**Work required**: Go through the records below and copy out every line holding "black".
** Extracted material follows **
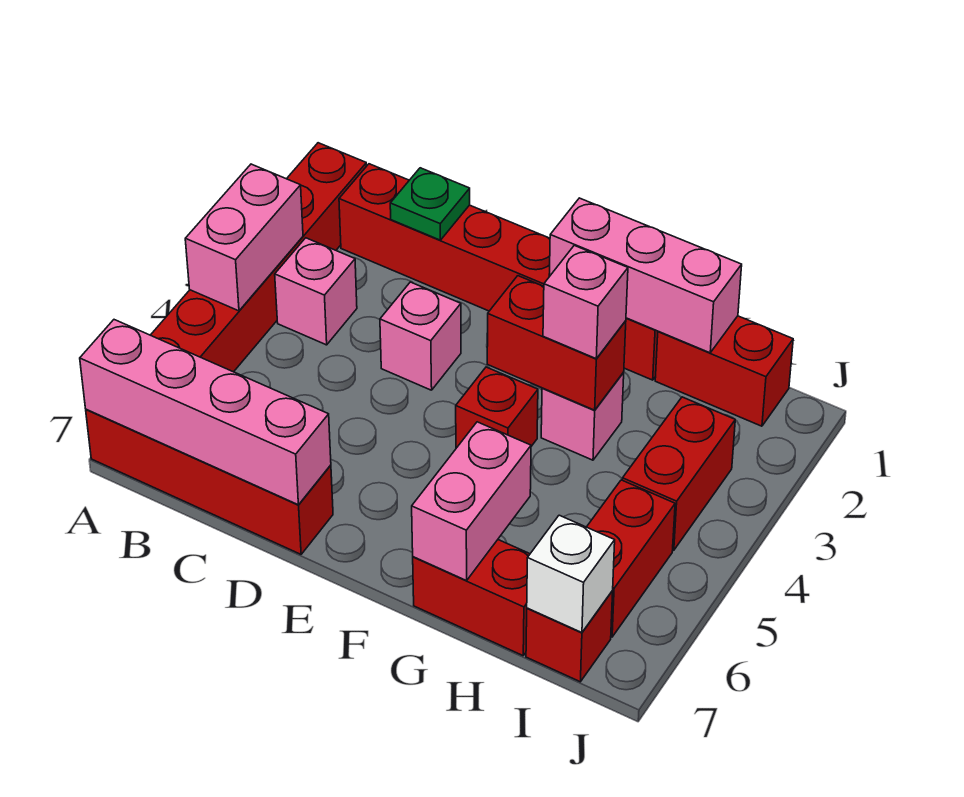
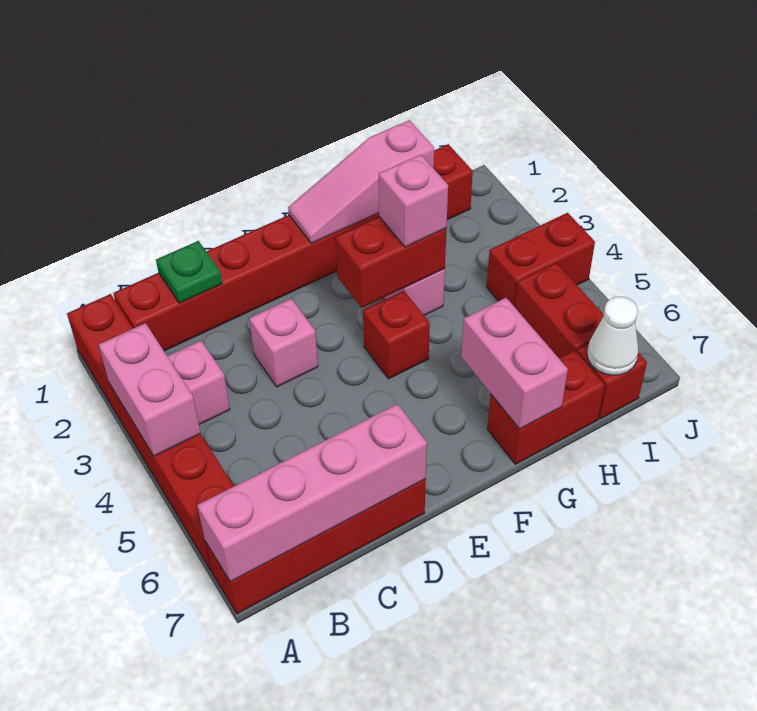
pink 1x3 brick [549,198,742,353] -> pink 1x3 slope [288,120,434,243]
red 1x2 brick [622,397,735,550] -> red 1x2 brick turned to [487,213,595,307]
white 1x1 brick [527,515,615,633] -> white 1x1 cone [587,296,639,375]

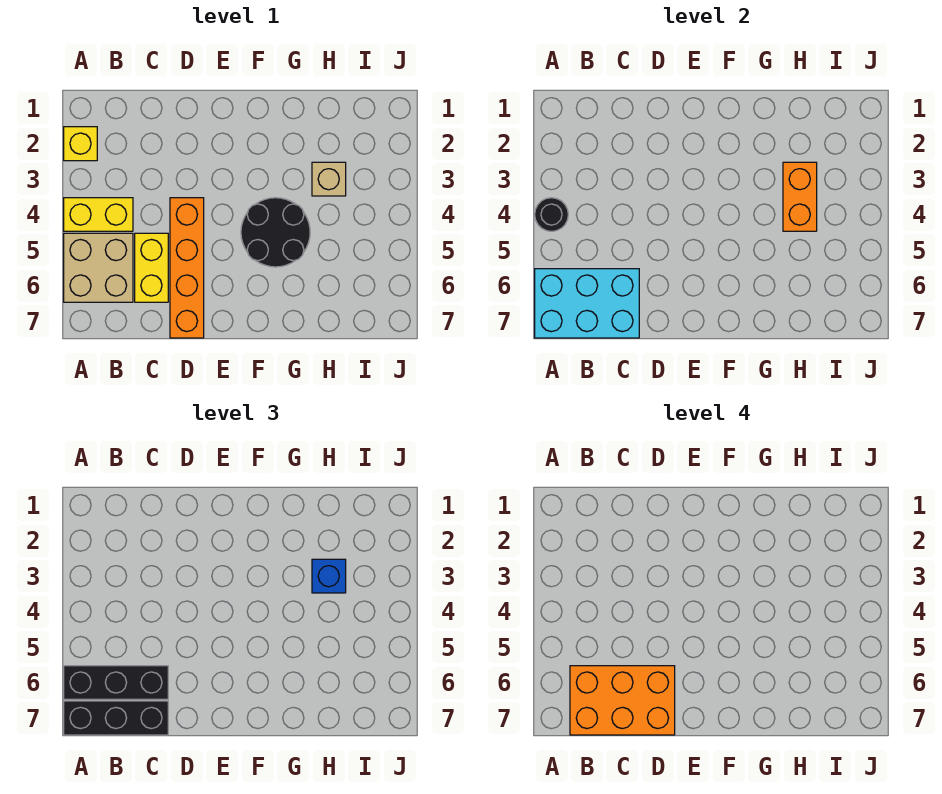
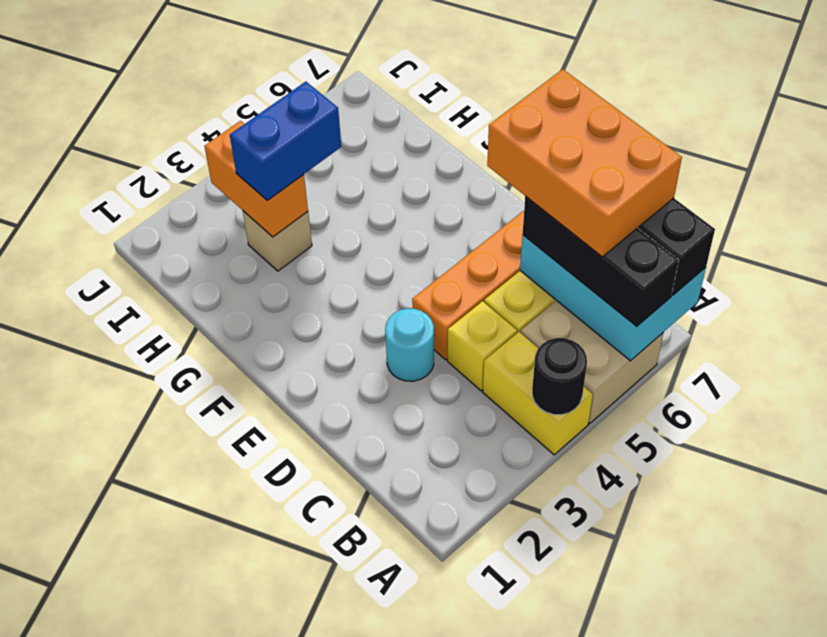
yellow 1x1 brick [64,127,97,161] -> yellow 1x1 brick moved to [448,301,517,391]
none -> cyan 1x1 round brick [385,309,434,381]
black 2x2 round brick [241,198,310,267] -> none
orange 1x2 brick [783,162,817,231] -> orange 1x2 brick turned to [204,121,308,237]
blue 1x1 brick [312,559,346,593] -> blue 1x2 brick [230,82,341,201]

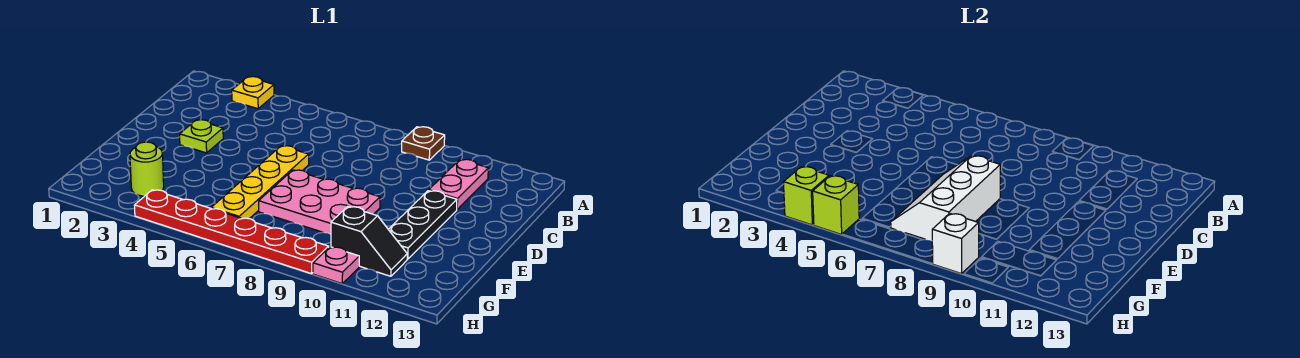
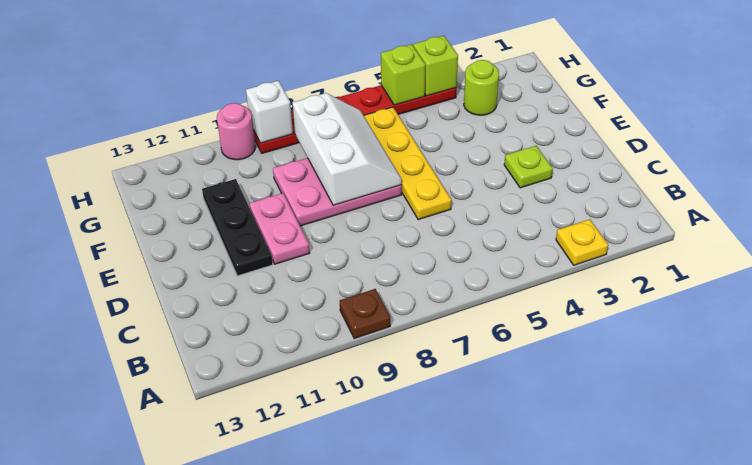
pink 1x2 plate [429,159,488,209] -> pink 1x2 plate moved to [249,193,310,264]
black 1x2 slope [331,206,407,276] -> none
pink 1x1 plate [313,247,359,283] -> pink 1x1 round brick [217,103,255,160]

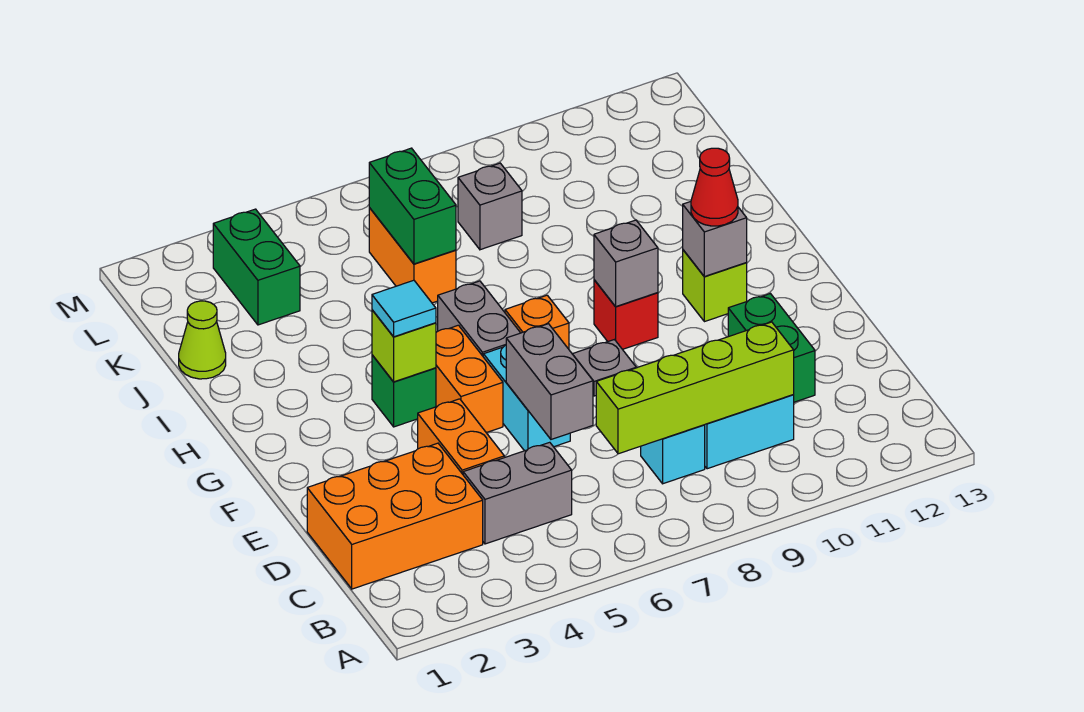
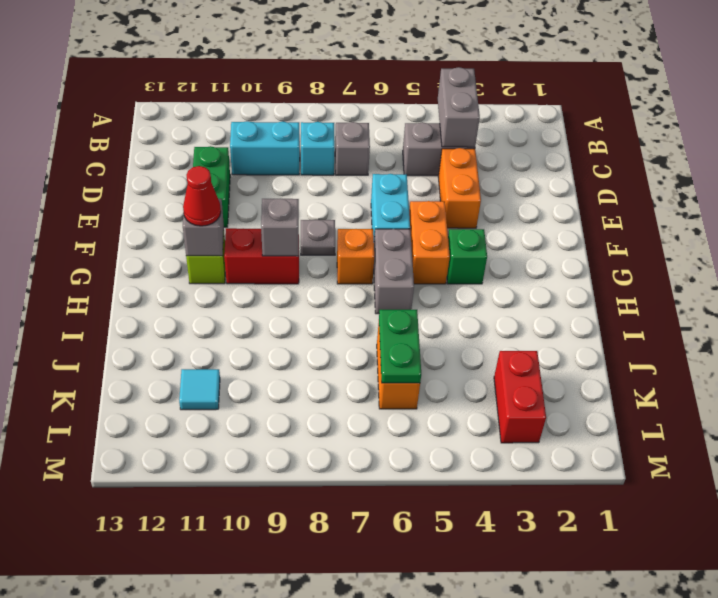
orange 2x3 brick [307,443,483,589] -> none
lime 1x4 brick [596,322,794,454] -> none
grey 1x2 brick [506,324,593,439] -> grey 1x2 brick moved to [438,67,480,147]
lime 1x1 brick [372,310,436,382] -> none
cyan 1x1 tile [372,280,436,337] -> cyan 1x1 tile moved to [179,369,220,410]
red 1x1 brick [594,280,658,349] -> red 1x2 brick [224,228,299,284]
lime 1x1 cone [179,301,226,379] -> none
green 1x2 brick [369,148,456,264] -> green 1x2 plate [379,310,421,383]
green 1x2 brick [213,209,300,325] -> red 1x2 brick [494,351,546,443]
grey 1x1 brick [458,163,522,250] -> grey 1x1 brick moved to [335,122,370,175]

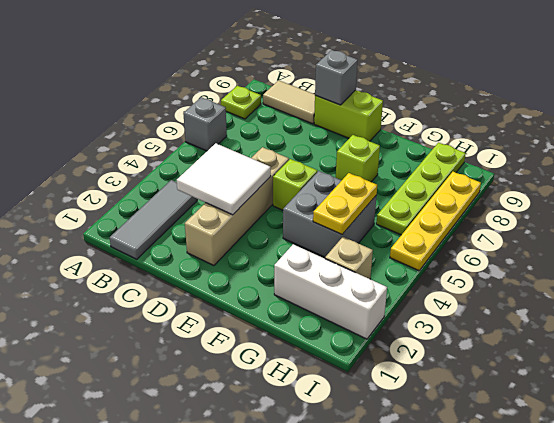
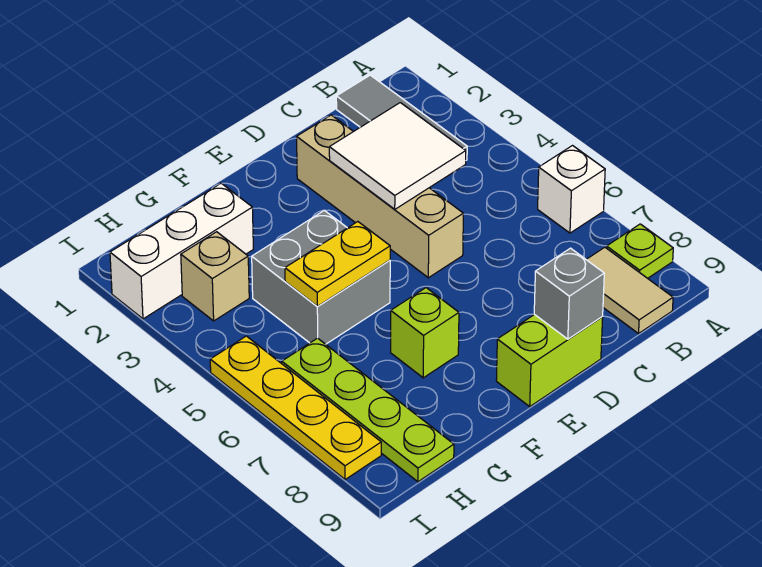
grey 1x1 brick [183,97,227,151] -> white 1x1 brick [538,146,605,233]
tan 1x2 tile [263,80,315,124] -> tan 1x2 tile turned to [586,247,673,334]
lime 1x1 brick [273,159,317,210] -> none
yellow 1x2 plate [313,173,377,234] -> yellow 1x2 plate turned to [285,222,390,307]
** End of Extracted material **
**Expected answer**:
black 2x2 round brick [241,198,310,267] -> none
black 1x2 slope [331,206,407,276] -> none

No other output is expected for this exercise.